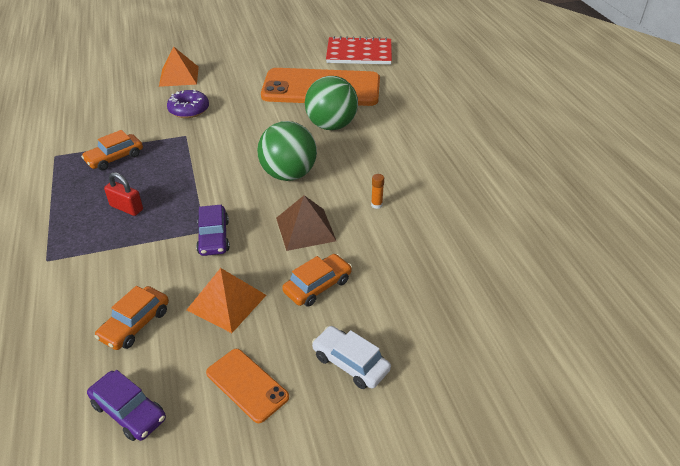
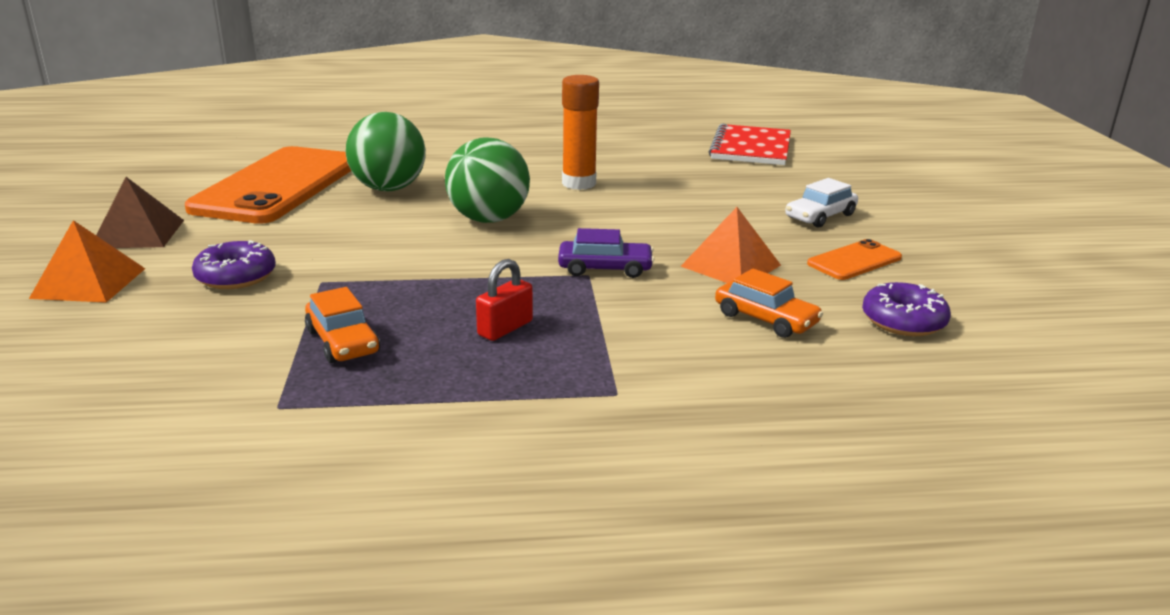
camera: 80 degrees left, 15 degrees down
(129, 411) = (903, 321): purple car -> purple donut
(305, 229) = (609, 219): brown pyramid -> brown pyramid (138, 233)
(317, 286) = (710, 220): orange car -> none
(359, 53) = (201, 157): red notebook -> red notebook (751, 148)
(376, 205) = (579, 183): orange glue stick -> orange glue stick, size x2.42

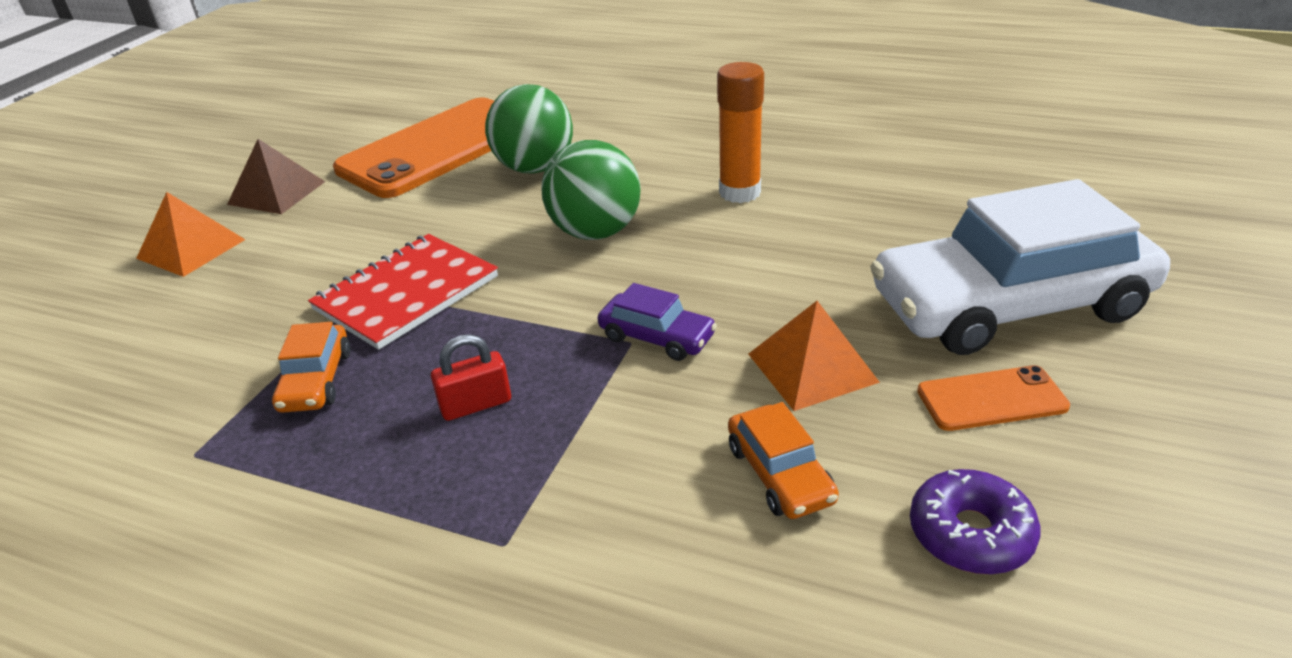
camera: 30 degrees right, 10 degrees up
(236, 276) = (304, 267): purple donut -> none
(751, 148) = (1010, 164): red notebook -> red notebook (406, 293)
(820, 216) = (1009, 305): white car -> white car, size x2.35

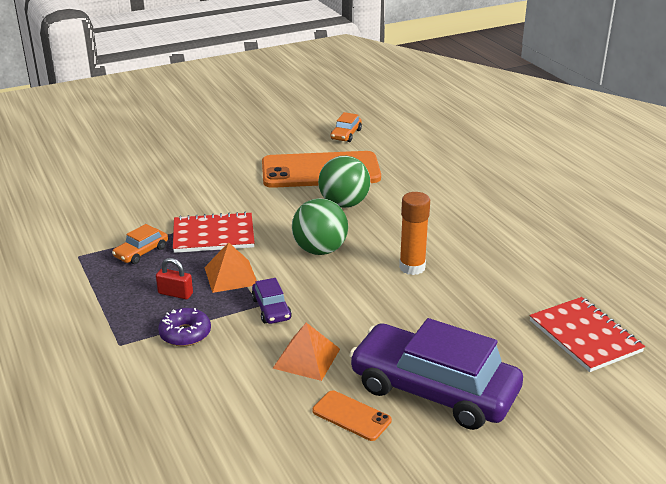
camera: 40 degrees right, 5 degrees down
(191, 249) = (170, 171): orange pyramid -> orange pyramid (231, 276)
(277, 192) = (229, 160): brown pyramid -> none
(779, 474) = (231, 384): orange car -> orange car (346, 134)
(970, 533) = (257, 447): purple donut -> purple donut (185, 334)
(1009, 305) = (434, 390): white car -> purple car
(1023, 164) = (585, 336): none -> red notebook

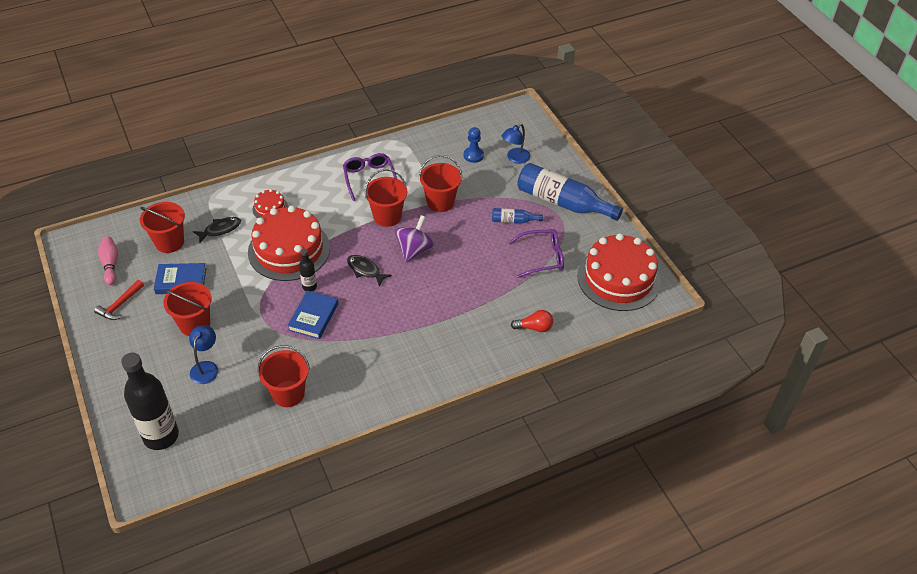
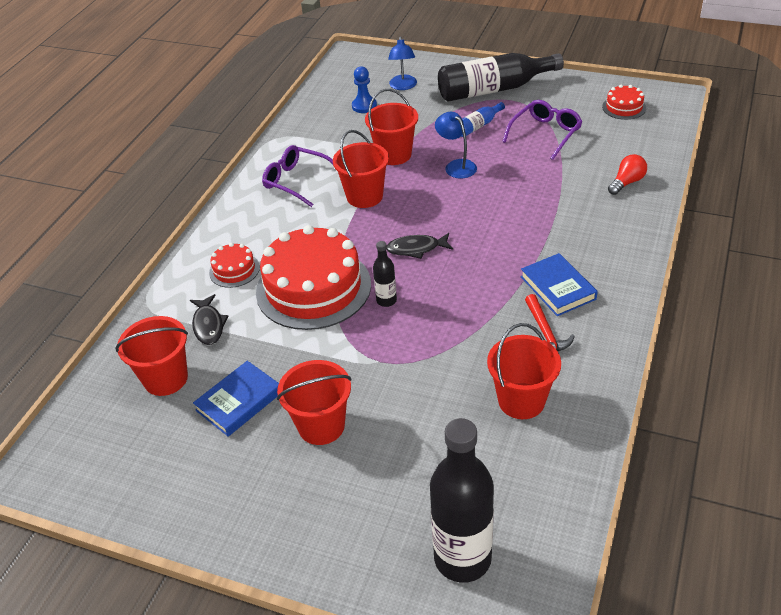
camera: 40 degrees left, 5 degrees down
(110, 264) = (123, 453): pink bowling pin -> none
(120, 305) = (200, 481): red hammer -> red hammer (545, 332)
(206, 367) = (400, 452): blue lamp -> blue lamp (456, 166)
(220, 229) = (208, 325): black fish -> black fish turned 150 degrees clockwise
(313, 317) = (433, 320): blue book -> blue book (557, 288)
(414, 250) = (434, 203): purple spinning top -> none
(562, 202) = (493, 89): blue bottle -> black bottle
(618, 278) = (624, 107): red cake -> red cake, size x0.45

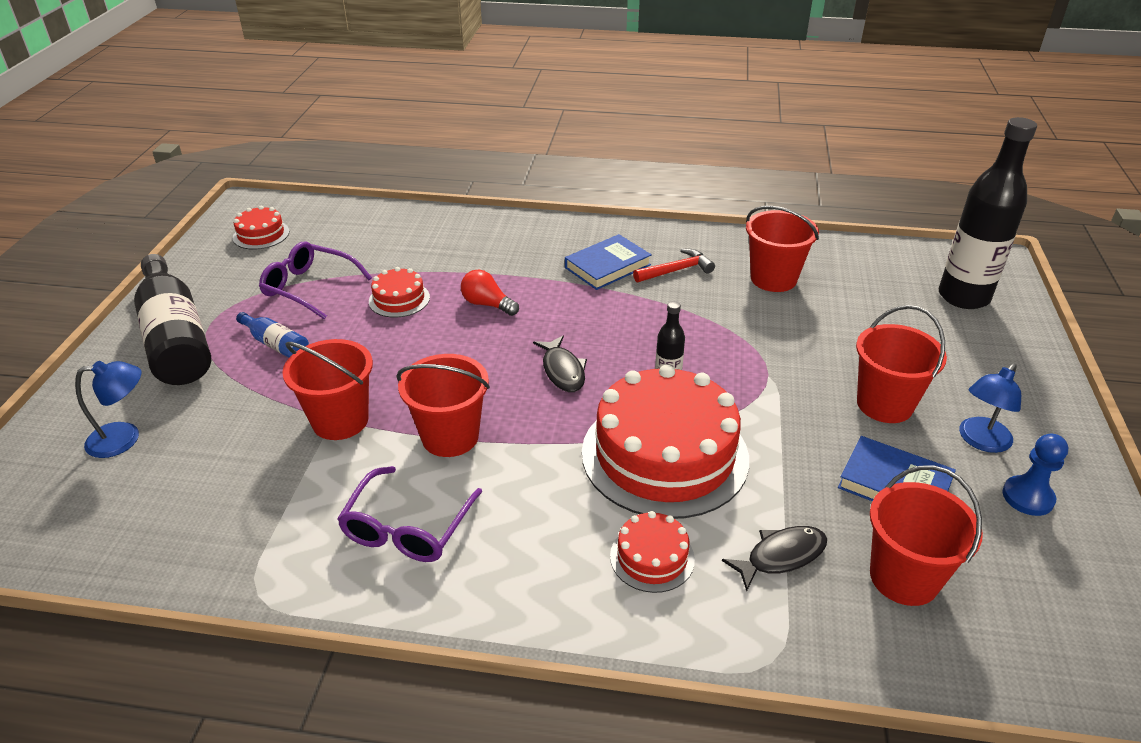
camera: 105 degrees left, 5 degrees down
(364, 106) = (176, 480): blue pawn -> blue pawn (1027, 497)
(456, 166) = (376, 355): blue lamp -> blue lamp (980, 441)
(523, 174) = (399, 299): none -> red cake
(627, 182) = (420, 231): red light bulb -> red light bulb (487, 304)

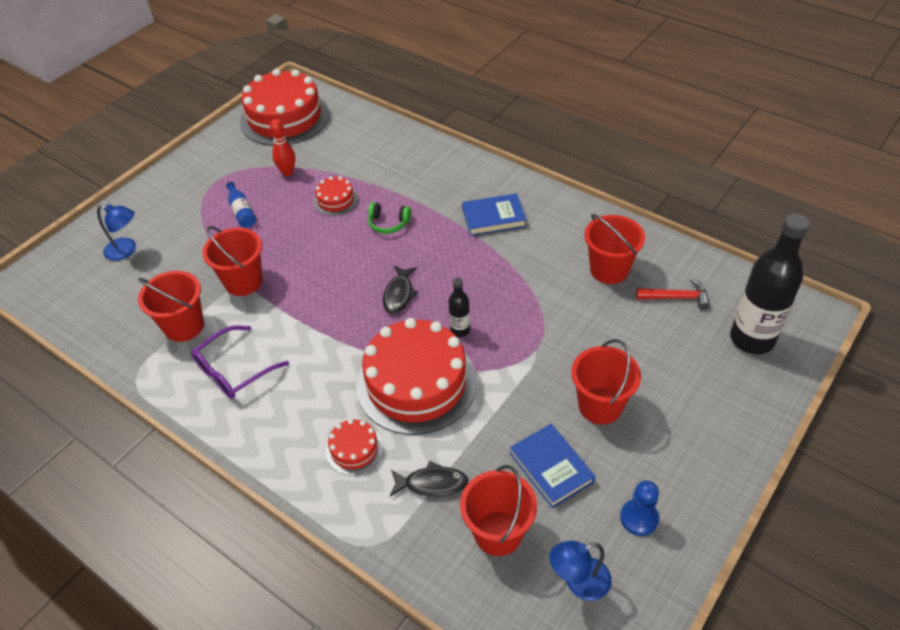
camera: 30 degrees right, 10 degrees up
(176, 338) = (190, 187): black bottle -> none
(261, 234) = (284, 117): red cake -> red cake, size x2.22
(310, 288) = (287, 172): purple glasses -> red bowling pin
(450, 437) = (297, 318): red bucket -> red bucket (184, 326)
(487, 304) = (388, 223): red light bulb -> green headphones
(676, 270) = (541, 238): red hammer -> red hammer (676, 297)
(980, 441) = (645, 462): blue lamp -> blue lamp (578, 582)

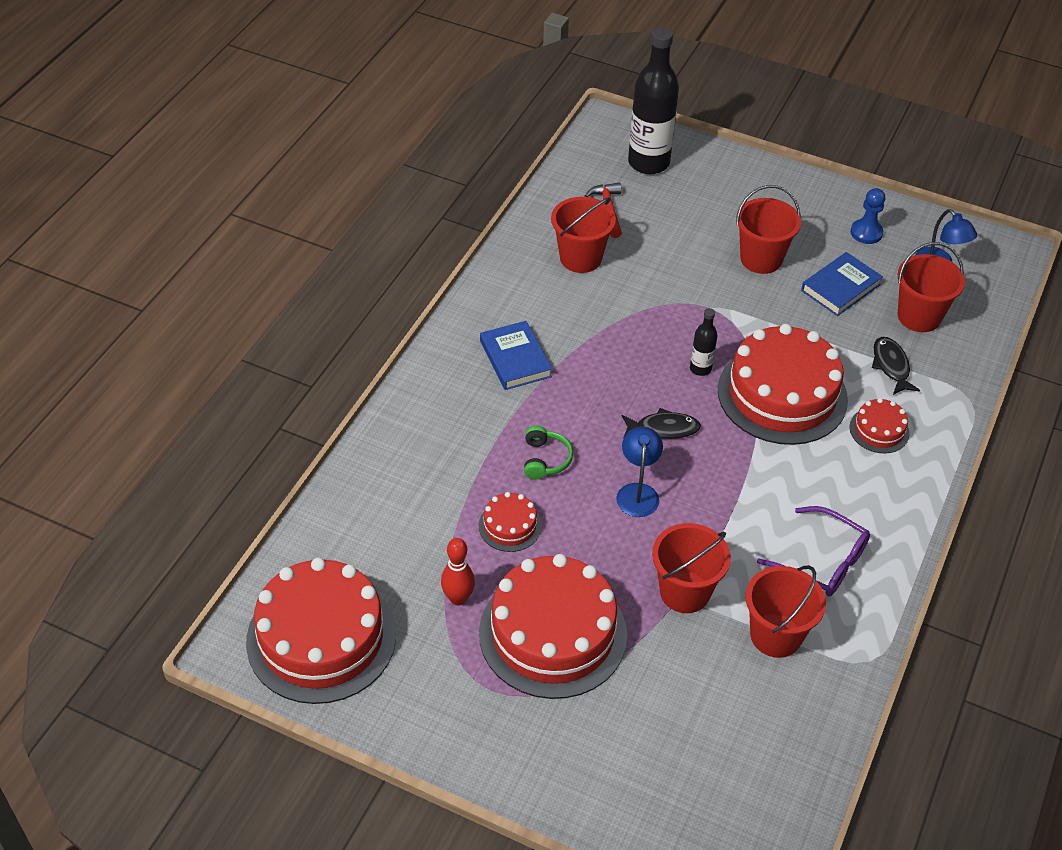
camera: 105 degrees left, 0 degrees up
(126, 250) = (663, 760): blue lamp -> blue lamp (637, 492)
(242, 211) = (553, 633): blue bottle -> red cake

> [EXERCISE DIRECTIONS] Sift through the material above and copy the lines that contain the word "size".

> [RESPONSE TO THE TASK]
(376, 205) = (579, 183): orange glue stick -> orange glue stick, size x2.42
(820, 216) = (1009, 305): white car -> white car, size x2.35
(618, 278) = (624, 107): red cake -> red cake, size x0.45
(261, 234) = (284, 117): red cake -> red cake, size x2.22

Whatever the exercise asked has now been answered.